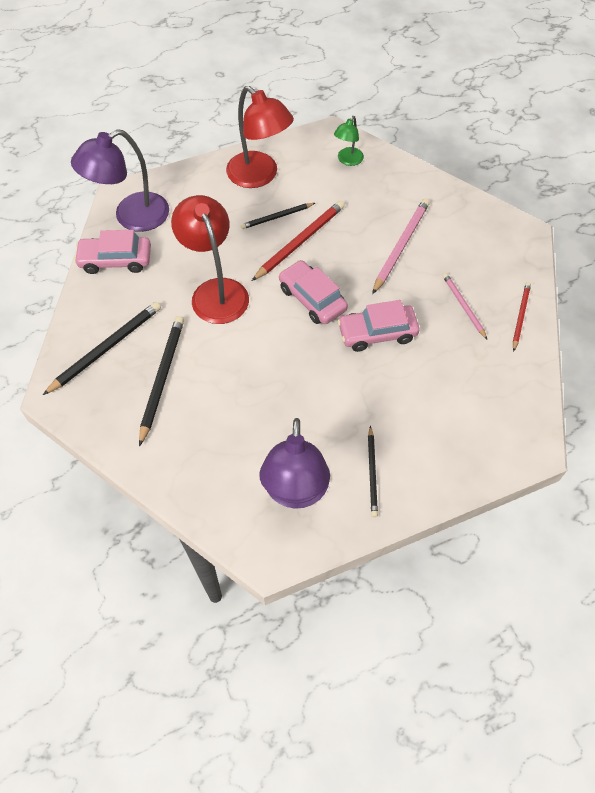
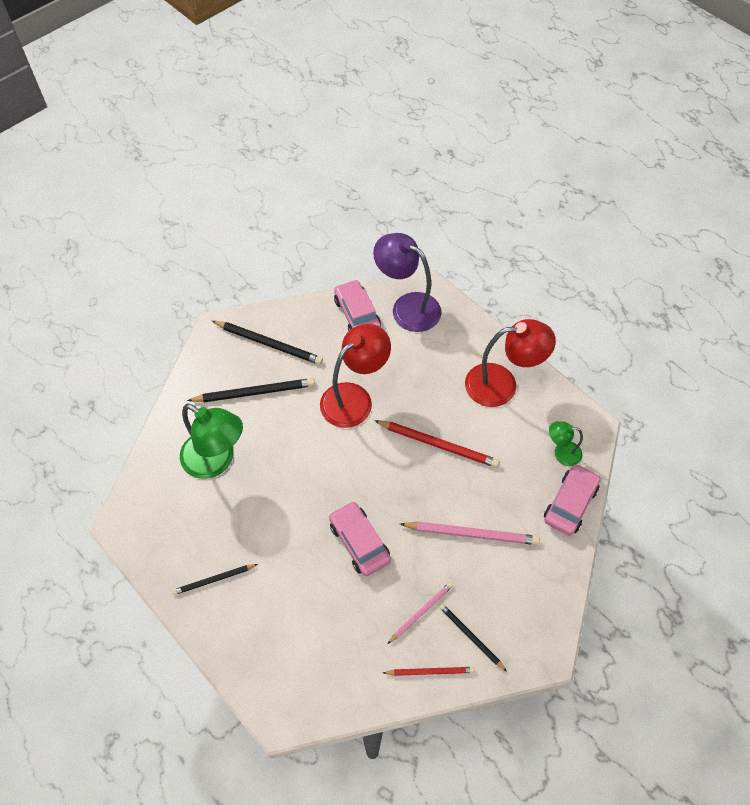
camera: 70 degrees right, 0 degrees up
(231, 437) = (216, 461): none -> green lamp
(259, 176) = (502, 384): red lamp -> red lamp turned 120 degrees counterclockwise
(277, 217) = (459, 416): black pencil -> black pencil (471, 637)
(295, 492) = (180, 526): purple lamp -> none
(312, 299) = (376, 476): pink car -> pink car (570, 503)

*****

### Task objective
If a line in the material above holds "none", copy it.

### Finished task
(231, 437) = (216, 461): none -> green lamp
(295, 492) = (180, 526): purple lamp -> none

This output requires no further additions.